From the records below, please repeat exactly the line that has "gone: lámpara (gris) 623, 229", the line that has "swapped: lámpara (amarillo)", and every line between them, and nothing else.

§ **RECORDS SUPPLIED**:
*** Block opens ***

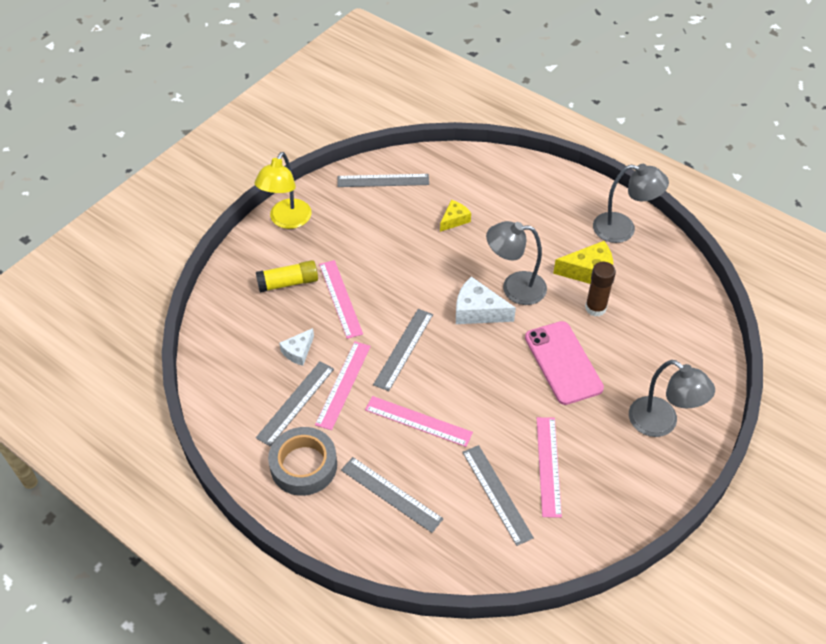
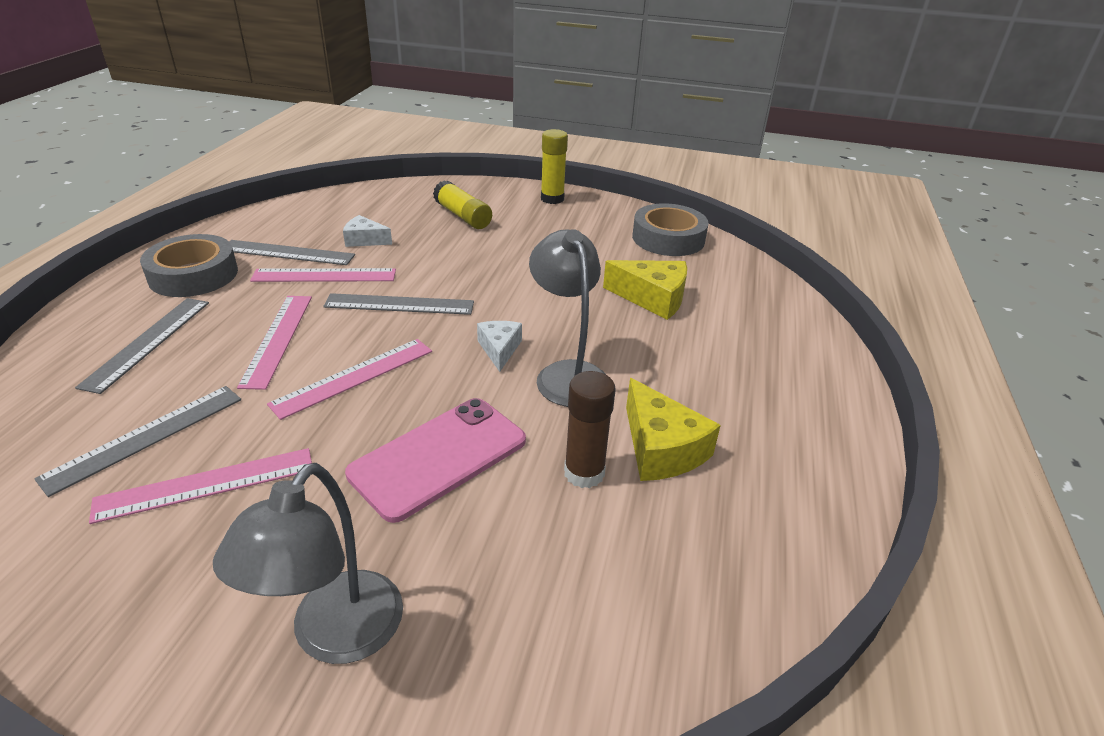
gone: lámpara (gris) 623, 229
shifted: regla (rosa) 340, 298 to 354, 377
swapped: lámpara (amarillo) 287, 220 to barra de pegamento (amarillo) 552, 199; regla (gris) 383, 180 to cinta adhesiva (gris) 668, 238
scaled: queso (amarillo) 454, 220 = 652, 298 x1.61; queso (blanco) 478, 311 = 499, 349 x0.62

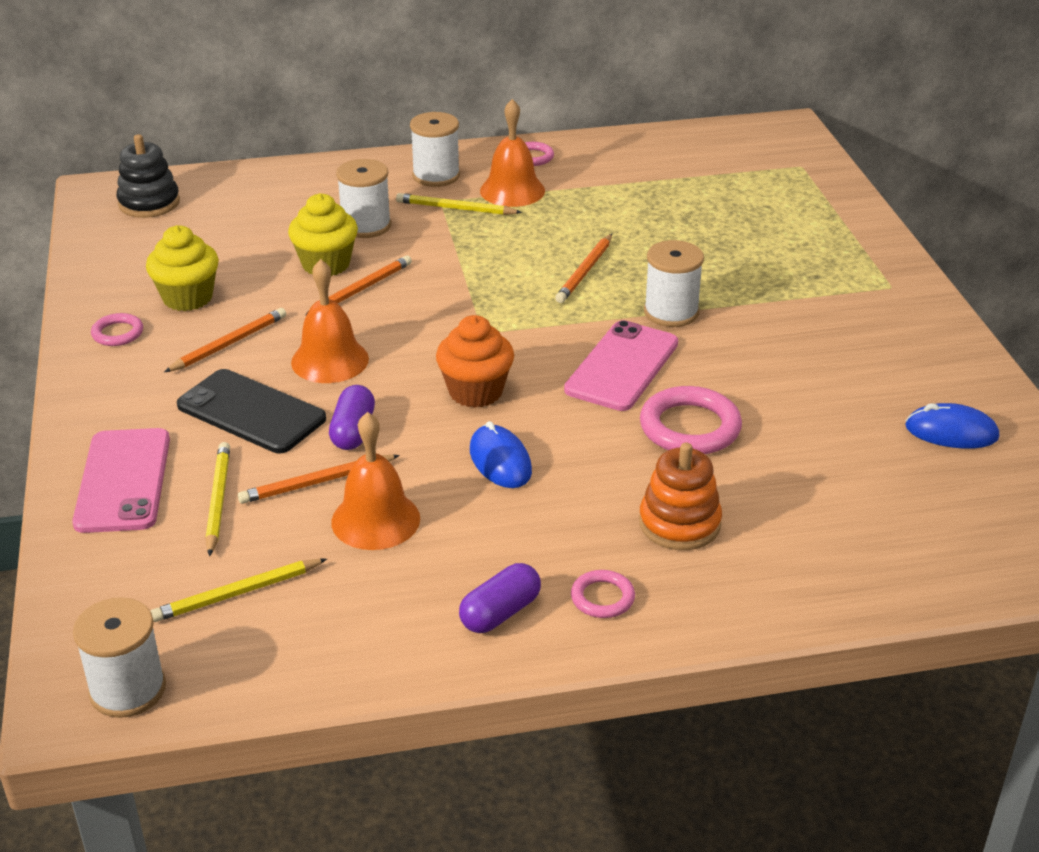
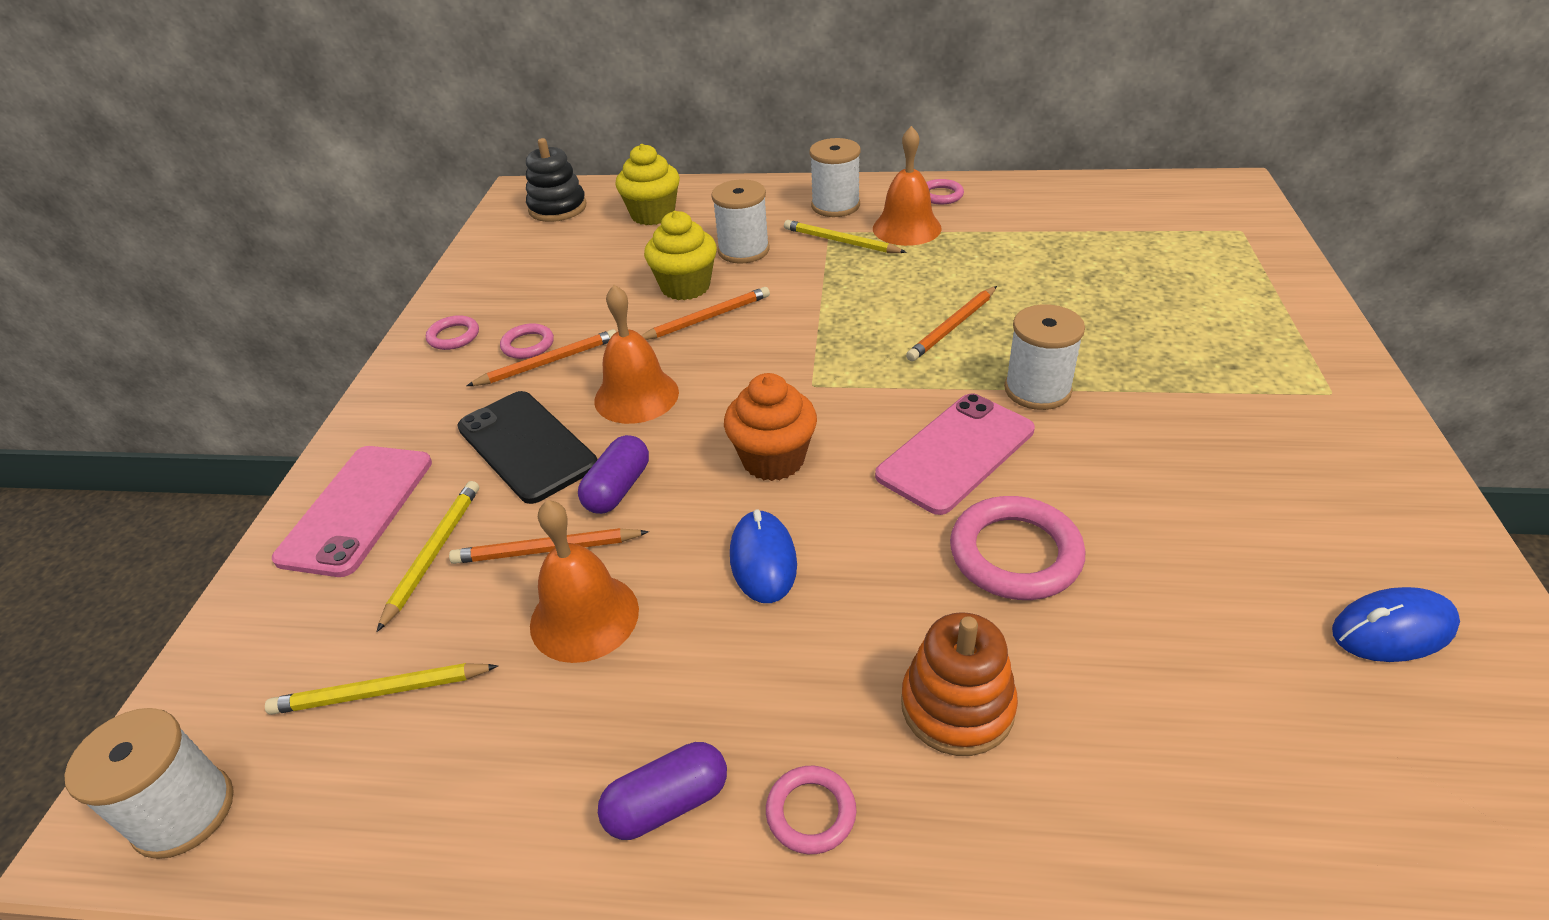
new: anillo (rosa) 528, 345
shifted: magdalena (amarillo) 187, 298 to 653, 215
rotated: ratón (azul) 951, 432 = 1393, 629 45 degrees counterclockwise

*** Block closes ***
*** Block opens ***

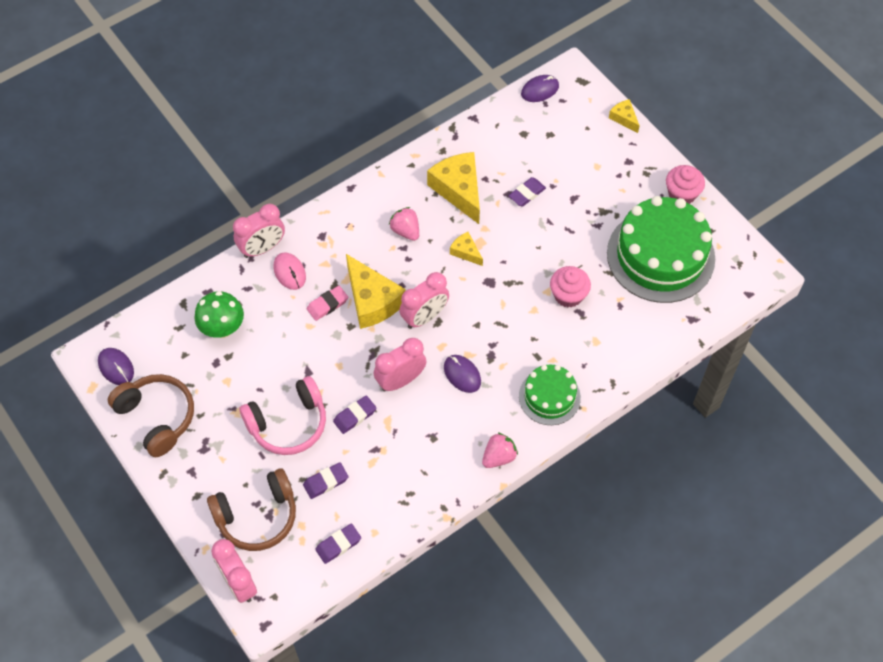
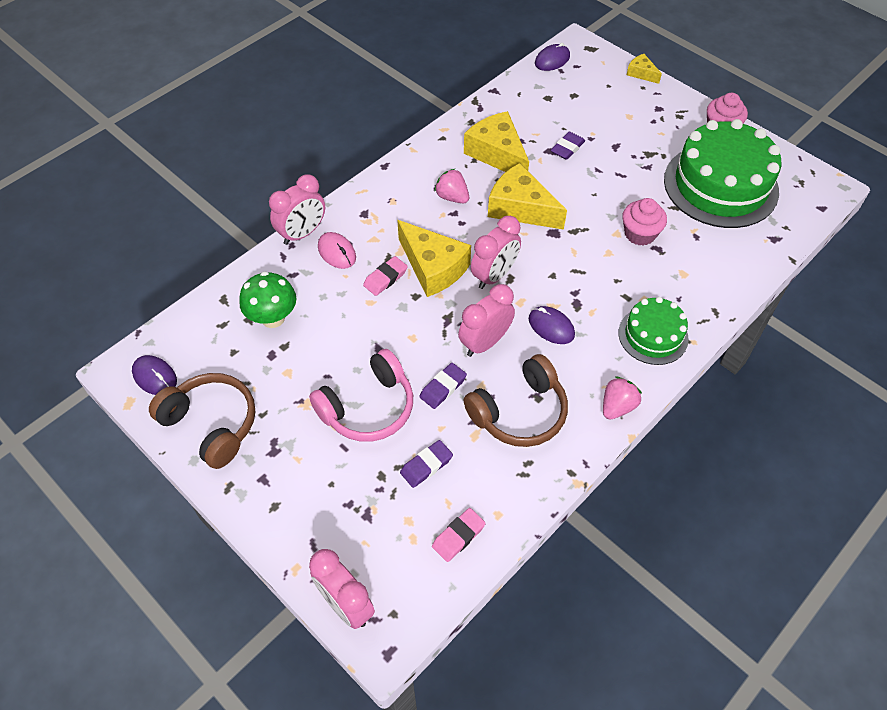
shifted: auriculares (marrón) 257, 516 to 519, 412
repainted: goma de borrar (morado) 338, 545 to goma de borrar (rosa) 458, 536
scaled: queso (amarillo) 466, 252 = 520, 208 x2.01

*** Block closes ***

§ **ANSWER TO THIS PROBLEM**:
gone: lámpara (gris) 623, 229
shifted: regla (rosa) 340, 298 to 354, 377
swapped: lámpara (amarillo) 287, 220 to barra de pegamento (amarillo) 552, 199; regla (gris) 383, 180 to cinta adhesiva (gris) 668, 238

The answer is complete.